## WHAT IS NEEDED
Please repeat the data exactly. Any picture in it stays out.

Version difference data:
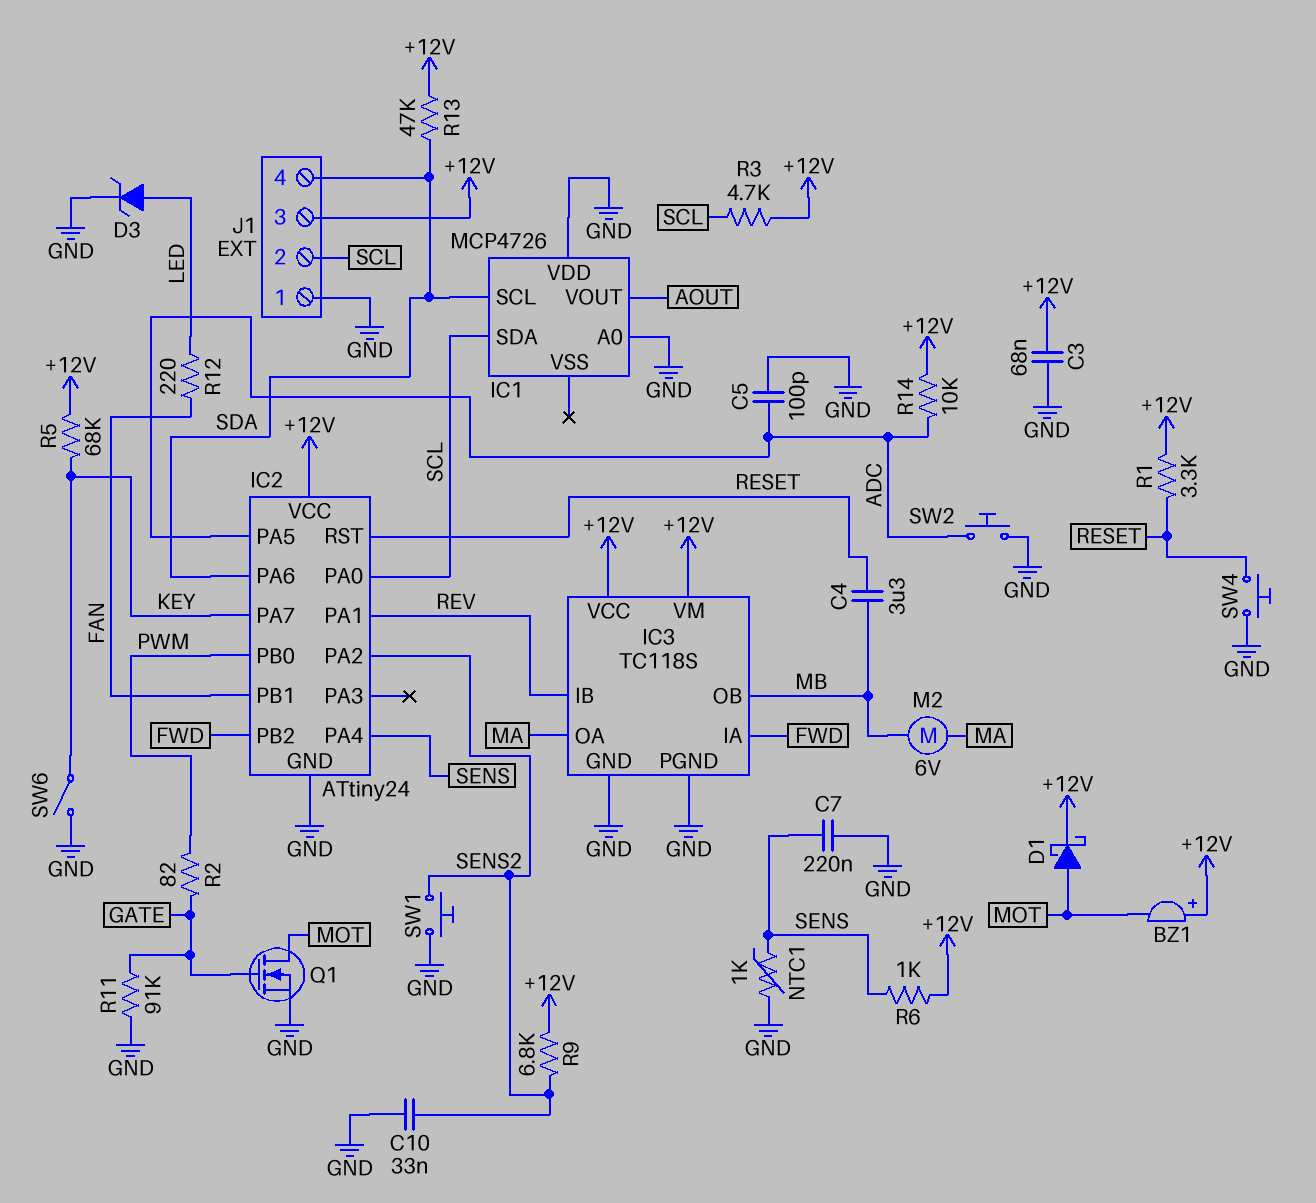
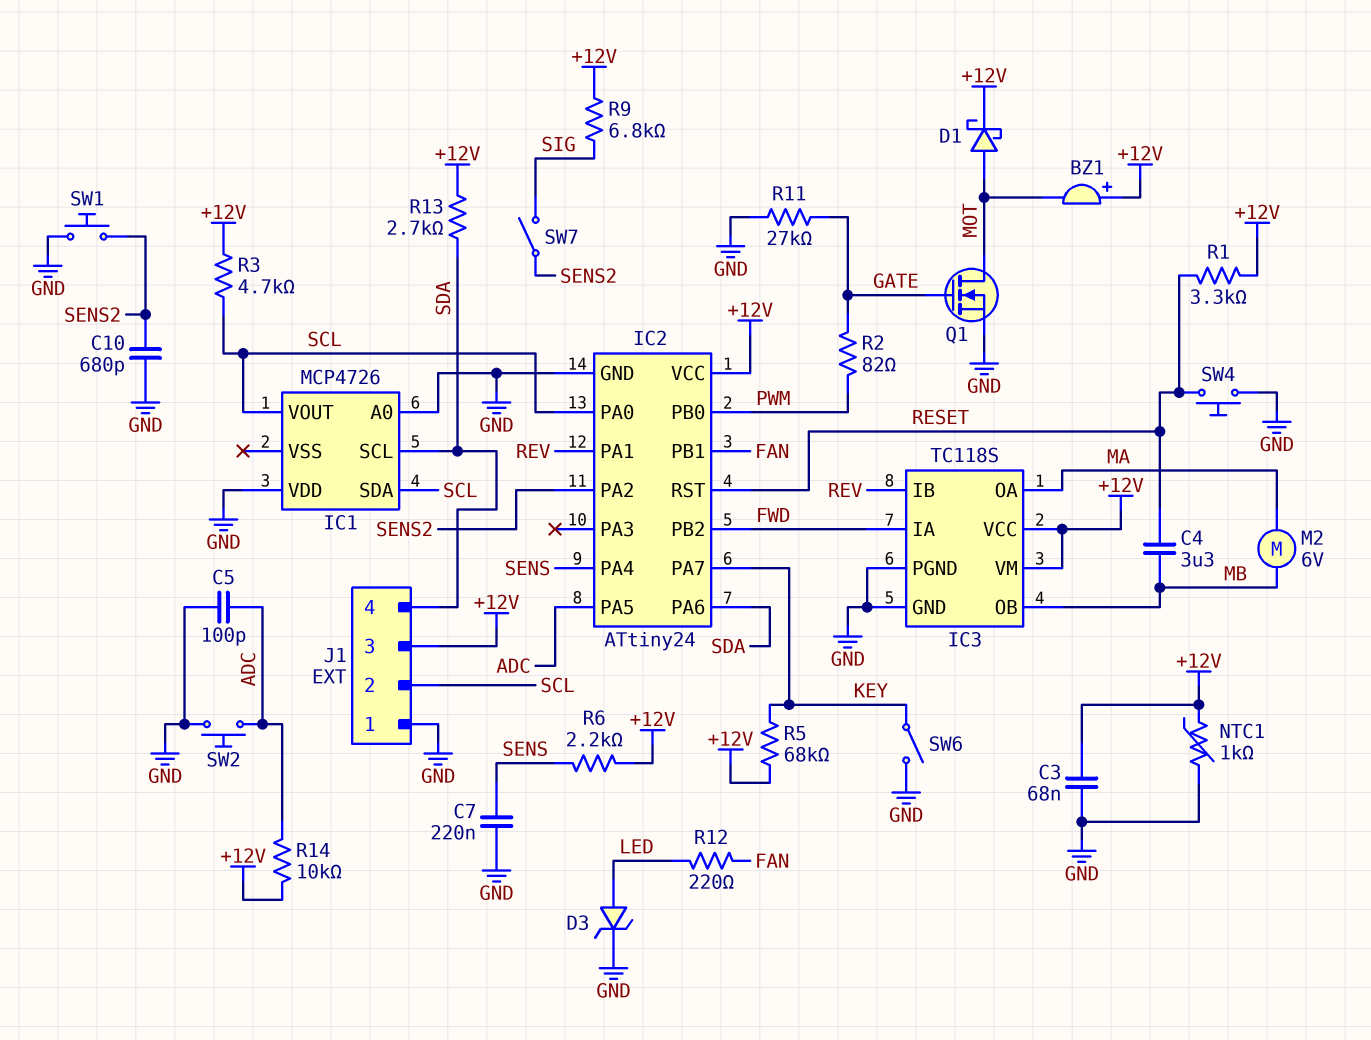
C10: 33nF (GND, SENS2) -> 680pF (GND, SENS2)
IC1 pin VOUT: AOUT -> SCL
NTC1: 1k (GND, SENS) -> 1k (+12V, GND)
R6: 1k (+12V, SENS) -> 2.2k (+12V, SENS)
R9: 6.8k (+12V, SENS2) -> 6.8k (+12V, SIG)
R11: 91k (GATE, GND) -> 27k (GATE, GND)
R13: 47k (+12V, SDA) -> 2.7k (+12V, SDA)
SW7: none -> switch (SENS2, SIG)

## REPLY TO THE TASK
C10: 33nF (GND, SENS2) -> 680pF (GND, SENS2)
IC1 pin VOUT: AOUT -> SCL
NTC1: 1k (GND, SENS) -> 1k (+12V, GND)
R6: 1k (+12V, SENS) -> 2.2k (+12V, SENS)
R9: 6.8k (+12V, SENS2) -> 6.8k (+12V, SIG)
R11: 91k (GATE, GND) -> 27k (GATE, GND)
R13: 47k (+12V, SDA) -> 2.7k (+12V, SDA)
SW7: none -> switch (SENS2, SIG)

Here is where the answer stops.